WHAT THIS TASK INVOLVES: At the line that includes "RELAY1 pin IN1: D3 -> D13", begin writing out the entries below exactly, and continue through the last line without adding anything.

┄┄┄┄┄┄┄┄┄┄

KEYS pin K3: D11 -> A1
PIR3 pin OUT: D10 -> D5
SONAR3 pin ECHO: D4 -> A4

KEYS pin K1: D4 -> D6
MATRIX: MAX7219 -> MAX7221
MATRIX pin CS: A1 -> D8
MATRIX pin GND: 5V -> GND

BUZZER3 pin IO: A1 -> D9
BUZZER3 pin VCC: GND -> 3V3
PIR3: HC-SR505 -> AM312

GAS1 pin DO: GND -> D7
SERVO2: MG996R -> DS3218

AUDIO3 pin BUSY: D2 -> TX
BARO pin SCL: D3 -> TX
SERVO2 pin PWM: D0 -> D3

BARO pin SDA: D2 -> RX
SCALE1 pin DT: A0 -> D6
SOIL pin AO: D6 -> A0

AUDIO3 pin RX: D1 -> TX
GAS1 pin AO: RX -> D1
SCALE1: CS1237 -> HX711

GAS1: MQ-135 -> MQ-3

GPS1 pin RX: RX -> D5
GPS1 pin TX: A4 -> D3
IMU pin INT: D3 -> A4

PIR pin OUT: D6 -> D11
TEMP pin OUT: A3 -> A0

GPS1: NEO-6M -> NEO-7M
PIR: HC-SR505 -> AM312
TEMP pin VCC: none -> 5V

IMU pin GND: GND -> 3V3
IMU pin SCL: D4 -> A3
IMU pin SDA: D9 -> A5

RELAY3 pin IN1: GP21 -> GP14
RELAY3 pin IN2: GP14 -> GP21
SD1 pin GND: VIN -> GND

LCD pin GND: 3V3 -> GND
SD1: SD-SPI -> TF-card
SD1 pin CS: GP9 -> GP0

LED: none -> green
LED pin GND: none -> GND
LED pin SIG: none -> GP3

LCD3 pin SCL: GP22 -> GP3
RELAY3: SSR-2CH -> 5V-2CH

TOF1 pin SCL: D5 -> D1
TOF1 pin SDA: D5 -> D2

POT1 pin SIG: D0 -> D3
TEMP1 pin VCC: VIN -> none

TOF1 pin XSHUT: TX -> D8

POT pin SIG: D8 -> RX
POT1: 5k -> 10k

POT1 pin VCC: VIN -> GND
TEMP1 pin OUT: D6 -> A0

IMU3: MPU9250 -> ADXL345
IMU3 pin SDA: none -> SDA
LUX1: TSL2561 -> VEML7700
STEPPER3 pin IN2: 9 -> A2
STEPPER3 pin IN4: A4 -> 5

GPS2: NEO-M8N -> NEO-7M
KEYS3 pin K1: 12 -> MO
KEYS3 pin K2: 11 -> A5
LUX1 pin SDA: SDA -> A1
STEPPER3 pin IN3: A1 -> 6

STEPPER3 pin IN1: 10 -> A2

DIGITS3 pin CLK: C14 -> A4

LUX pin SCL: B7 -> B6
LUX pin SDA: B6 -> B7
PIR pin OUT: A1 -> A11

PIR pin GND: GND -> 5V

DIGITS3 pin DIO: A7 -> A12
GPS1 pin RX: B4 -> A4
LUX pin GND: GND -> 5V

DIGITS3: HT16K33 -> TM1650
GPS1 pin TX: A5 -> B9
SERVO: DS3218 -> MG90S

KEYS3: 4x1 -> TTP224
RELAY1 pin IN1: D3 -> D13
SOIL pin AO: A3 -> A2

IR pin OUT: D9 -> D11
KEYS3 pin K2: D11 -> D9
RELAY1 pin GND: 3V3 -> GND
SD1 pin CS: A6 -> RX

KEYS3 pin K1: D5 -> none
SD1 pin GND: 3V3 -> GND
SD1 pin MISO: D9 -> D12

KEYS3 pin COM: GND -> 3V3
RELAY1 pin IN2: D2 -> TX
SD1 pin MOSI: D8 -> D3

┄┄┄┄┄┄┄┄┄┄

RESPONSE:
RELAY1 pin IN1: D3 -> D13
SOIL pin AO: A3 -> A2

IR pin OUT: D9 -> D11
KEYS3 pin K2: D11 -> D9
RELAY1 pin GND: 3V3 -> GND
SD1 pin CS: A6 -> RX

KEYS3 pin K1: D5 -> none
SD1 pin GND: 3V3 -> GND
SD1 pin MISO: D9 -> D12

KEYS3 pin COM: GND -> 3V3
RELAY1 pin IN2: D2 -> TX
SD1 pin MOSI: D8 -> D3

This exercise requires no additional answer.